ABOUT THIS TASK: Images are not part of the copy; write out the rest of the data exactly as given.

Data records:
┄┄┄┄┄┄┄┄┄┄┄┄┄┄┄┄┄┄┄┄

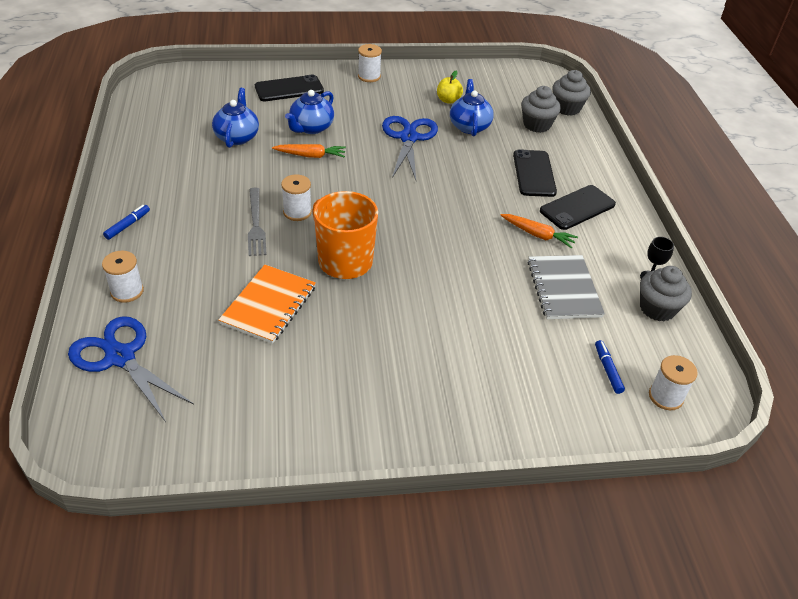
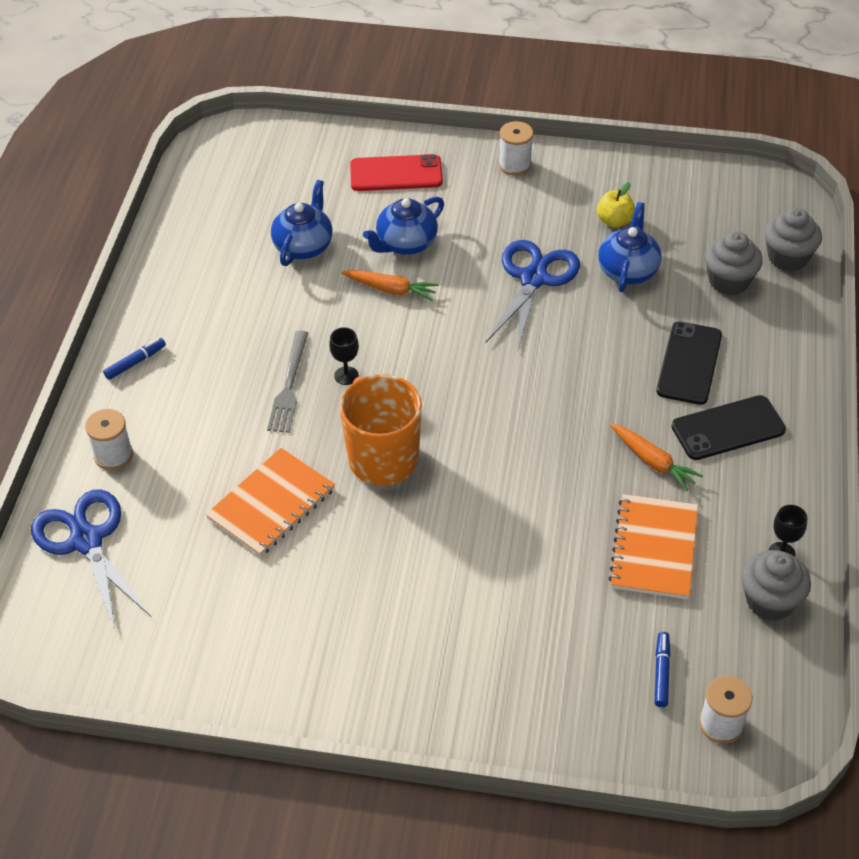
camera: 20 degrees right, 5 degrees up
black phone [255,74,324,101] -> red phone [350,154,443,191]
white spool [281,174,312,221] -> black goblet [329,327,359,385]
grey notebook [527,255,605,319] -> orange notebook [609,494,698,599]

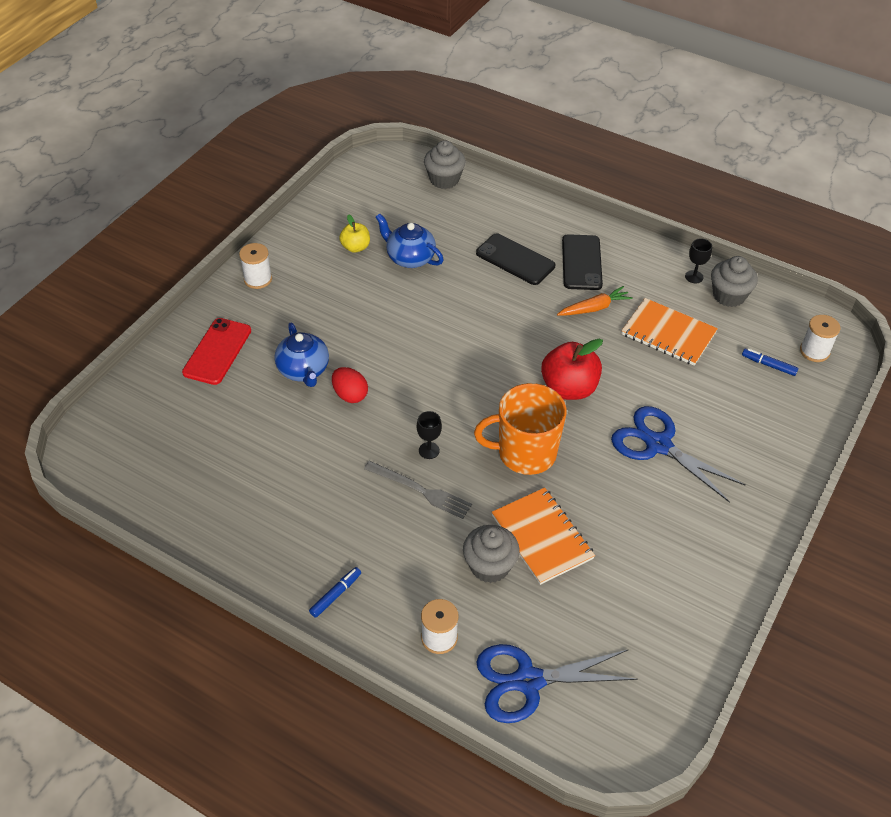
camera: 70 degrees left, 0 degrees up
blue marker [103,338,166,380] -> blue marker turned 60 degrees clockwise [309,567,361,618]
blue teapot [271,180,333,266] -> none
orange carrot [341,270,439,301] -> red egg [332,367,368,403]
blue scissors [486,240,580,353] -> blue scissors moved to [611,406,746,503]
grey cupcake [704,232,763,295] -> grey cupcake moved to [463,525,520,583]
none -> red apple [541,339,603,400]

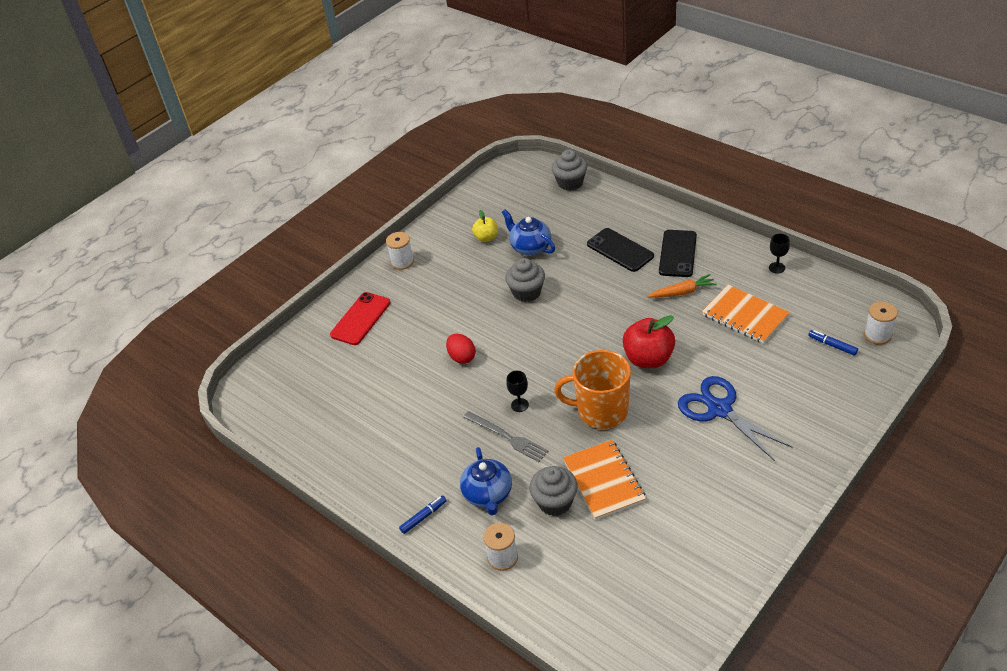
camera: 15 degrees right, 5 degrees down
blue teapot [274,323,329,387] -> blue teapot moved to [460,447,512,515]
blue scissors [476,644,638,723] -> none
grey cupcake [711,256,758,307] -> grey cupcake moved to [505,258,545,302]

┄┄┄┄┄┄┄┄┄┄┄┄┄┄┄┄┄┄┄┄

ANSWER TO THE PROBLEM:
camera: 20 degrees right, 5 degrees up
black phone [255,74,324,101] -> red phone [350,154,443,191]
white spool [281,174,312,221] -> black goblet [329,327,359,385]
grey notebook [527,255,605,319] -> orange notebook [609,494,698,599]

camera: 70 degrees left, 0 degrees up
blue marker [103,338,166,380] -> blue marker turned 60 degrees clockwise [309,567,361,618]
blue teapot [271,180,333,266] -> none
orange carrot [341,270,439,301] -> red egg [332,367,368,403]
blue scissors [486,240,580,353] -> blue scissors moved to [611,406,746,503]
grey cupcake [704,232,763,295] -> grey cupcake moved to [463,525,520,583]
none -> red apple [541,339,603,400]

camera: 15 degrees right, 5 degrees down
blue teapot [274,323,329,387] -> blue teapot moved to [460,447,512,515]
blue scissors [476,644,638,723] -> none
grey cupcake [711,256,758,307] -> grey cupcake moved to [505,258,545,302]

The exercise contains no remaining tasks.